> _What is required_
Copy out the records below word for word, leaving the pictures out.

> _Information given_
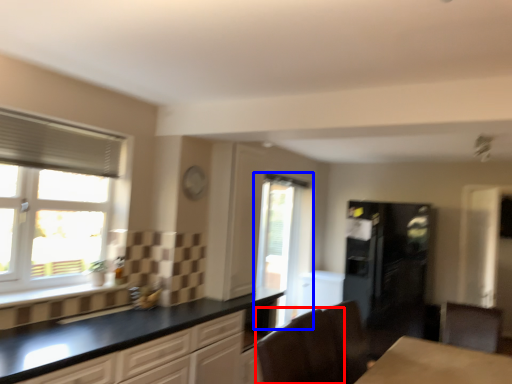
Question: Which of the following is the farthest to the observer, armchair (highlighted by a red box) or window (highlighted by a blue box)?

Choices:
 (A) armchair
 (B) window

Answer: (B)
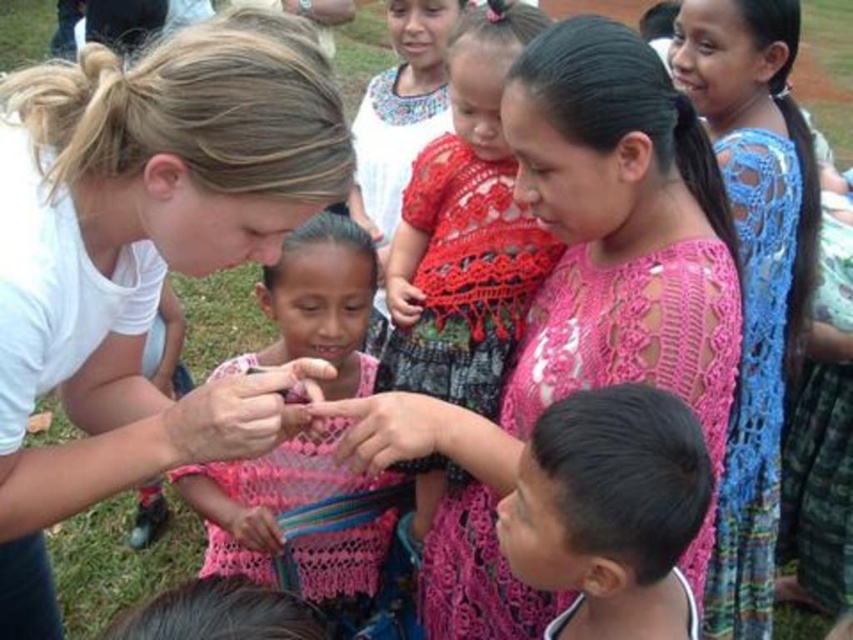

> _Task response_
Question: Which of the following is the farthest to the observer, armchair (highlighted by a red box) or window (highlighted by a blue box)?

Choices:
 (A) armchair
 (B) window

Answer: (B)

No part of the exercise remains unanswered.